═════ DATA FOR PROCESSING ═════

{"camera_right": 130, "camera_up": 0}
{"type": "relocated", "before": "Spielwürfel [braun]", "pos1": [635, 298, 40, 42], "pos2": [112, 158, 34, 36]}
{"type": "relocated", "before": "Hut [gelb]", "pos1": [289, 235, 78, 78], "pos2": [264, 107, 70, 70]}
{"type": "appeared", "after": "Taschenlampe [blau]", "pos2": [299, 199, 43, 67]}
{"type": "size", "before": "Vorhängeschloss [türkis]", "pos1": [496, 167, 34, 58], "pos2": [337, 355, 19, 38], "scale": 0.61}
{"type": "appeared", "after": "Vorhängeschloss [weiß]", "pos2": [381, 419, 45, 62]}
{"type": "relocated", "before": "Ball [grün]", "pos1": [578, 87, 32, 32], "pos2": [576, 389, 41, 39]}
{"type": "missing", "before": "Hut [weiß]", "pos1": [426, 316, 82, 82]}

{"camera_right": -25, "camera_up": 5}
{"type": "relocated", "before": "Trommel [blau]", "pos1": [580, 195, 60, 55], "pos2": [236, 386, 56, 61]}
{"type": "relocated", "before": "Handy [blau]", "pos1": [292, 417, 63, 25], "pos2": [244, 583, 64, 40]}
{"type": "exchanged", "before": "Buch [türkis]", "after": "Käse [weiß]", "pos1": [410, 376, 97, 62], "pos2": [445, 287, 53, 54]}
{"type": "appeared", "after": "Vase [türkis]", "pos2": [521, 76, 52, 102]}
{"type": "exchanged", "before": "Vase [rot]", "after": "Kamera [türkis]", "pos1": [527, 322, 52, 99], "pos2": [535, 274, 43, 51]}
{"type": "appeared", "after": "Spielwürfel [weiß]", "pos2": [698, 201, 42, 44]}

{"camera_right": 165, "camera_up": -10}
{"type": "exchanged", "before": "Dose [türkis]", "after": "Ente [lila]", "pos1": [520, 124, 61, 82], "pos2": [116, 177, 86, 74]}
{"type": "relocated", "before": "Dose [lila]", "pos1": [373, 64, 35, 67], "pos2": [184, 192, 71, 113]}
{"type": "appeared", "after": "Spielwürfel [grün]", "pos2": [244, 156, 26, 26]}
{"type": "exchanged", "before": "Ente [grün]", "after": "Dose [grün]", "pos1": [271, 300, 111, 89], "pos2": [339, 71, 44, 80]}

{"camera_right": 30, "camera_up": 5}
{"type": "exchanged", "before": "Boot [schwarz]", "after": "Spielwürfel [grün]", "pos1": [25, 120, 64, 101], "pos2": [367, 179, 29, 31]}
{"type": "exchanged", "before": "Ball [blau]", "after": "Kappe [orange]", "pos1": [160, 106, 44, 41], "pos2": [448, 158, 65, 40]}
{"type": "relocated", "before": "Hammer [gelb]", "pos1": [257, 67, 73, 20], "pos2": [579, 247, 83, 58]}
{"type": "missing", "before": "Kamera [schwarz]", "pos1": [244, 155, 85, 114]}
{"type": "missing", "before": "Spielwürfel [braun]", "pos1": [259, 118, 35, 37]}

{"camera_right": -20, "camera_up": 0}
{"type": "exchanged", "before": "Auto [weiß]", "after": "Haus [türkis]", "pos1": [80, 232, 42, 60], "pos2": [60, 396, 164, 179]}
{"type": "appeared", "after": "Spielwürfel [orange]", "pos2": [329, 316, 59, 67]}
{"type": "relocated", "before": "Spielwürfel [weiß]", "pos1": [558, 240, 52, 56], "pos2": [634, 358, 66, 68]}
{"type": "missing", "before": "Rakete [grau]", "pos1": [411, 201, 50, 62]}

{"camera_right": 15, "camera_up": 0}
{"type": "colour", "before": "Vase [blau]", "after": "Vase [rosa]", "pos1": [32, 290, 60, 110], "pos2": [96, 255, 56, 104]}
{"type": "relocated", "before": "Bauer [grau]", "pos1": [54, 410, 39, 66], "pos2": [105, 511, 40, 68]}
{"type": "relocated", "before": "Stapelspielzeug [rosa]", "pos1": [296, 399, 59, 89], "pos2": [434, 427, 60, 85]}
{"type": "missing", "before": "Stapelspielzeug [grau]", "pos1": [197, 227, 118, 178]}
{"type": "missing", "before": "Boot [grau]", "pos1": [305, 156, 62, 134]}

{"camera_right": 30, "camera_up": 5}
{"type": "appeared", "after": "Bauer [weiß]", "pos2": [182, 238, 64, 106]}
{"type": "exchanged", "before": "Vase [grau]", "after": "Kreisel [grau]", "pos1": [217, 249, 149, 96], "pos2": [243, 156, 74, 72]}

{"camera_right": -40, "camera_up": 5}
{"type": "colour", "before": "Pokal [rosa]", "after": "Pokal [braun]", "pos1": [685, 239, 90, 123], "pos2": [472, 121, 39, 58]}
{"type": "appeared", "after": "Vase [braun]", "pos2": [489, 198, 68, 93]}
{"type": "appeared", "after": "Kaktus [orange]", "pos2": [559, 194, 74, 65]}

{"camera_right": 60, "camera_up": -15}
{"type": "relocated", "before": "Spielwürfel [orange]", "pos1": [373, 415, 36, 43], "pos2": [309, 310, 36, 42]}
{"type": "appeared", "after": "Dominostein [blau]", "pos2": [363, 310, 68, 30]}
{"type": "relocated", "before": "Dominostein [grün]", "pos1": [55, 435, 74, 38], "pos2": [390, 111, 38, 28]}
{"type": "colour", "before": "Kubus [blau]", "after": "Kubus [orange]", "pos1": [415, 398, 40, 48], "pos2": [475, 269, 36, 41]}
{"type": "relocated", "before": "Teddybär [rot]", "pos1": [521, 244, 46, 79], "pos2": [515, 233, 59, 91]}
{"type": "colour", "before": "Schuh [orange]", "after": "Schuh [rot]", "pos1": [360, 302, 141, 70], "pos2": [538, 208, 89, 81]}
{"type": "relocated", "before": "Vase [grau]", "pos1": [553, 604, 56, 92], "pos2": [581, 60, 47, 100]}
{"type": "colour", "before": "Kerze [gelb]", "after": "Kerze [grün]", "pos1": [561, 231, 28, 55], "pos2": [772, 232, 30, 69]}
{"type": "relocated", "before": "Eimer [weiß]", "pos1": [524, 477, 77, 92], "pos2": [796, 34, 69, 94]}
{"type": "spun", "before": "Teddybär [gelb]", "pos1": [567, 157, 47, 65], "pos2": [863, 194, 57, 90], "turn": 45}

═════

◆ **WORK REQUIRED**: Each record is to be transcribed exactly and in full.

◆ **WRITTEN SOLUTION**:
{"camera_right": 130, "camera_up": 0}
{"type": "relocated", "before": "Spielwürfel [braun]", "pos1": [635, 298, 40, 42], "pos2": [112, 158, 34, 36]}
{"type": "relocated", "before": "Hut [gelb]", "pos1": [289, 235, 78, 78], "pos2": [264, 107, 70, 70]}
{"type": "appeared", "after": "Taschenlampe [blau]", "pos2": [299, 199, 43, 67]}
{"type": "size", "before": "Vorhängeschloss [türkis]", "pos1": [496, 167, 34, 58], "pos2": [337, 355, 19, 38], "scale": 0.61}
{"type": "appeared", "after": "Vorhängeschloss [weiß]", "pos2": [381, 419, 45, 62]}
{"type": "relocated", "before": "Ball [grün]", "pos1": [578, 87, 32, 32], "pos2": [576, 389, 41, 39]}
{"type": "missing", "before": "Hut [weiß]", "pos1": [426, 316, 82, 82]}

{"camera_right": -25, "camera_up": 5}
{"type": "relocated", "before": "Trommel [blau]", "pos1": [580, 195, 60, 55], "pos2": [236, 386, 56, 61]}
{"type": "relocated", "before": "Handy [blau]", "pos1": [292, 417, 63, 25], "pos2": [244, 583, 64, 40]}
{"type": "exchanged", "before": "Buch [türkis]", "after": "Käse [weiß]", "pos1": [410, 376, 97, 62], "pos2": [445, 287, 53, 54]}
{"type": "appeared", "after": "Vase [türkis]", "pos2": [521, 76, 52, 102]}
{"type": "exchanged", "before": "Vase [rot]", "after": "Kamera [türkis]", "pos1": [527, 322, 52, 99], "pos2": [535, 274, 43, 51]}
{"type": "appeared", "after": "Spielwürfel [weiß]", "pos2": [698, 201, 42, 44]}

{"camera_right": 165, "camera_up": -10}
{"type": "exchanged", "before": "Dose [türkis]", "after": "Ente [lila]", "pos1": [520, 124, 61, 82], "pos2": [116, 177, 86, 74]}
{"type": "relocated", "before": "Dose [lila]", "pos1": [373, 64, 35, 67], "pos2": [184, 192, 71, 113]}
{"type": "appeared", "after": "Spielwürfel [grün]", "pos2": [244, 156, 26, 26]}
{"type": "exchanged", "before": "Ente [grün]", "after": "Dose [grün]", "pos1": [271, 300, 111, 89], "pos2": [339, 71, 44, 80]}

{"camera_right": 30, "camera_up": 5}
{"type": "exchanged", "before": "Boot [schwarz]", "after": "Spielwürfel [grün]", "pos1": [25, 120, 64, 101], "pos2": [367, 179, 29, 31]}
{"type": "exchanged", "before": "Ball [blau]", "after": "Kappe [orange]", "pos1": [160, 106, 44, 41], "pos2": [448, 158, 65, 40]}
{"type": "relocated", "before": "Hammer [gelb]", "pos1": [257, 67, 73, 20], "pos2": [579, 247, 83, 58]}
{"type": "missing", "before": "Kamera [schwarz]", "pos1": [244, 155, 85, 114]}
{"type": "missing", "before": "Spielwürfel [braun]", "pos1": [259, 118, 35, 37]}

{"camera_right": -20, "camera_up": 0}
{"type": "exchanged", "before": "Auto [weiß]", "after": "Haus [türkis]", "pos1": [80, 232, 42, 60], "pos2": [60, 396, 164, 179]}
{"type": "appeared", "after": "Spielwürfel [orange]", "pos2": [329, 316, 59, 67]}
{"type": "relocated", "before": "Spielwürfel [weiß]", "pos1": [558, 240, 52, 56], "pos2": [634, 358, 66, 68]}
{"type": "missing", "before": "Rakete [grau]", "pos1": [411, 201, 50, 62]}

{"camera_right": 15, "camera_up": 0}
{"type": "colour", "before": "Vase [blau]", "after": "Vase [rosa]", "pos1": [32, 290, 60, 110], "pos2": [96, 255, 56, 104]}
{"type": "relocated", "before": "Bauer [grau]", "pos1": [54, 410, 39, 66], "pos2": [105, 511, 40, 68]}
{"type": "relocated", "before": "Stapelspielzeug [rosa]", "pos1": [296, 399, 59, 89], "pos2": [434, 427, 60, 85]}
{"type": "missing", "before": "Stapelspielzeug [grau]", "pos1": [197, 227, 118, 178]}
{"type": "missing", "before": "Boot [grau]", "pos1": [305, 156, 62, 134]}

{"camera_right": 30, "camera_up": 5}
{"type": "appeared", "after": "Bauer [weiß]", "pos2": [182, 238, 64, 106]}
{"type": "exchanged", "before": "Vase [grau]", "after": "Kreisel [grau]", "pos1": [217, 249, 149, 96], "pos2": [243, 156, 74, 72]}

{"camera_right": -40, "camera_up": 5}
{"type": "colour", "before": "Pokal [rosa]", "after": "Pokal [braun]", "pos1": [685, 239, 90, 123], "pos2": [472, 121, 39, 58]}
{"type": "appeared", "after": "Vase [braun]", "pos2": [489, 198, 68, 93]}
{"type": "appeared", "after": "Kaktus [orange]", "pos2": [559, 194, 74, 65]}

{"camera_right": 60, "camera_up": -15}
{"type": "relocated", "before": "Spielwürfel [orange]", "pos1": [373, 415, 36, 43], "pos2": [309, 310, 36, 42]}
{"type": "appeared", "after": "Dominostein [blau]", "pos2": [363, 310, 68, 30]}
{"type": "relocated", "before": "Dominostein [grün]", "pos1": [55, 435, 74, 38], "pos2": [390, 111, 38, 28]}
{"type": "colour", "before": "Kubus [blau]", "after": "Kubus [orange]", "pos1": [415, 398, 40, 48], "pos2": [475, 269, 36, 41]}
{"type": "relocated", "before": "Teddybär [rot]", "pos1": [521, 244, 46, 79], "pos2": [515, 233, 59, 91]}
{"type": "colour", "before": "Schuh [orange]", "after": "Schuh [rot]", "pos1": [360, 302, 141, 70], "pos2": [538, 208, 89, 81]}
{"type": "relocated", "before": "Vase [grau]", "pos1": [553, 604, 56, 92], "pos2": [581, 60, 47, 100]}
{"type": "colour", "before": "Kerze [gelb]", "after": "Kerze [grün]", "pos1": [561, 231, 28, 55], "pos2": [772, 232, 30, 69]}
{"type": "relocated", "before": "Eimer [weiß]", "pos1": [524, 477, 77, 92], "pos2": [796, 34, 69, 94]}
{"type": "spun", "before": "Teddybär [gelb]", "pos1": [567, 157, 47, 65], "pos2": [863, 194, 57, 90], "turn": 45}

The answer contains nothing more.